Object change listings
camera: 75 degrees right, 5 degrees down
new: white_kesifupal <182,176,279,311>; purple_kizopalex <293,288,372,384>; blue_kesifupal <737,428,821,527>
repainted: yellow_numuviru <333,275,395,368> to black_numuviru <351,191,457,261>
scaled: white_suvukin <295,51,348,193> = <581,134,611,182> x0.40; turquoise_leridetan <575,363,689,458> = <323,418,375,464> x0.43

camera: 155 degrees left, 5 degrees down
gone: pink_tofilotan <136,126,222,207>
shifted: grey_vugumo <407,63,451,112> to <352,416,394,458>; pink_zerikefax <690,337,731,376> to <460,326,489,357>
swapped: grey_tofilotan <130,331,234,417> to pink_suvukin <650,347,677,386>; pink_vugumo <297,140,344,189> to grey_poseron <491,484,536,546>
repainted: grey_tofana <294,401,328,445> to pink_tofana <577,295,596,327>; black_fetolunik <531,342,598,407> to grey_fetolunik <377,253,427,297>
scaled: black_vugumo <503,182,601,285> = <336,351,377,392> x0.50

▶ EXERCISE DIRECTIONS: Go through the records and output them all, word for word.

▶ ANSWER TO THE PROBLEM:
camera: 75 degrees right, 5 degrees down
new: white_kesifupal <182,176,279,311>; purple_kizopalex <293,288,372,384>; blue_kesifupal <737,428,821,527>
repainted: yellow_numuviru <333,275,395,368> to black_numuviru <351,191,457,261>
scaled: white_suvukin <295,51,348,193> = <581,134,611,182> x0.40; turquoise_leridetan <575,363,689,458> = <323,418,375,464> x0.43

camera: 155 degrees left, 5 degrees down
gone: pink_tofilotan <136,126,222,207>
shifted: grey_vugumo <407,63,451,112> to <352,416,394,458>; pink_zerikefax <690,337,731,376> to <460,326,489,357>
swapped: grey_tofilotan <130,331,234,417> to pink_suvukin <650,347,677,386>; pink_vugumo <297,140,344,189> to grey_poseron <491,484,536,546>
repainted: grey_tofana <294,401,328,445> to pink_tofana <577,295,596,327>; black_fetolunik <531,342,598,407> to grey_fetolunik <377,253,427,297>
scaled: black_vugumo <503,182,601,285> = <336,351,377,392> x0.50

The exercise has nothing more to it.